--- START ---
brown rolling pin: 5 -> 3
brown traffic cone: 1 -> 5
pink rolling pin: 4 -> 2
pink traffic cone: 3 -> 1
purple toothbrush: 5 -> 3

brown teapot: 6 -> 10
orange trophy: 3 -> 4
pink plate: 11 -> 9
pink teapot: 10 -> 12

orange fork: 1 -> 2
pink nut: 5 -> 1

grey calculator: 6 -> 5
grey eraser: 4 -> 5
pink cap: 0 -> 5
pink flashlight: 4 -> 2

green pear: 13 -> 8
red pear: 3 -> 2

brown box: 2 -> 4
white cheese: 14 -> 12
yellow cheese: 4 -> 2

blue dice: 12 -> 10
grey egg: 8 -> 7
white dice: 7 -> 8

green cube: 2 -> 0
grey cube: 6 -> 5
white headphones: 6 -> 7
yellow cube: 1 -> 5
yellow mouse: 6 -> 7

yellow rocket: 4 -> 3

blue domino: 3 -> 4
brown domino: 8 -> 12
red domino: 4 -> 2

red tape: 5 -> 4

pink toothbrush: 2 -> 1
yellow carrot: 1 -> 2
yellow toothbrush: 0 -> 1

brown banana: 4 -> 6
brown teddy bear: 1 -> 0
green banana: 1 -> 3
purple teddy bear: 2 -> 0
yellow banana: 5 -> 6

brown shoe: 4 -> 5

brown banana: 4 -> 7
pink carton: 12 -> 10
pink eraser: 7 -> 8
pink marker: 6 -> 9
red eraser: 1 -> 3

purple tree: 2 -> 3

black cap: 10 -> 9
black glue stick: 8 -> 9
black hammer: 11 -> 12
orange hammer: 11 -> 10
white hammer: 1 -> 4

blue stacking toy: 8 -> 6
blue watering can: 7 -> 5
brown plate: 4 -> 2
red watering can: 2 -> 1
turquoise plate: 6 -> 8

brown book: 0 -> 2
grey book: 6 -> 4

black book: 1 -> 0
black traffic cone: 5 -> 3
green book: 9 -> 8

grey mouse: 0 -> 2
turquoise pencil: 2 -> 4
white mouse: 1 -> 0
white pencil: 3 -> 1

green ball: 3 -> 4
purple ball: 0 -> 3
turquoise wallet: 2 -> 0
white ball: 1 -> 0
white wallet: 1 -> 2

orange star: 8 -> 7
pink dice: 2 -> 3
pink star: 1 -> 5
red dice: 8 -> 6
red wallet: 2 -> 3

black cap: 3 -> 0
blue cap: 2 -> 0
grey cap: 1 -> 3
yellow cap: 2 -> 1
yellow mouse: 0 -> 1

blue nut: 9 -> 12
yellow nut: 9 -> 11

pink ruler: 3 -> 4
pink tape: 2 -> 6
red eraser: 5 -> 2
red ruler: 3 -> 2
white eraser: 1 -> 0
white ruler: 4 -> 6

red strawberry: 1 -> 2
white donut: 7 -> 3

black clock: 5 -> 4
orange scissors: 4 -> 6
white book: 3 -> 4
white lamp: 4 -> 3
--- END ---
• **Problem requirements**:
Transcribe only the lines from the beginning of the entries to the line with "yellow cheese: 4 -> 2", inclusive, exactly as written.

• **Output**:
brown rolling pin: 5 -> 3
brown traffic cone: 1 -> 5
pink rolling pin: 4 -> 2
pink traffic cone: 3 -> 1
purple toothbrush: 5 -> 3

brown teapot: 6 -> 10
orange trophy: 3 -> 4
pink plate: 11 -> 9
pink teapot: 10 -> 12

orange fork: 1 -> 2
pink nut: 5 -> 1

grey calculator: 6 -> 5
grey eraser: 4 -> 5
pink cap: 0 -> 5
pink flashlight: 4 -> 2

green pear: 13 -> 8
red pear: 3 -> 2

brown box: 2 -> 4
white cheese: 14 -> 12
yellow cheese: 4 -> 2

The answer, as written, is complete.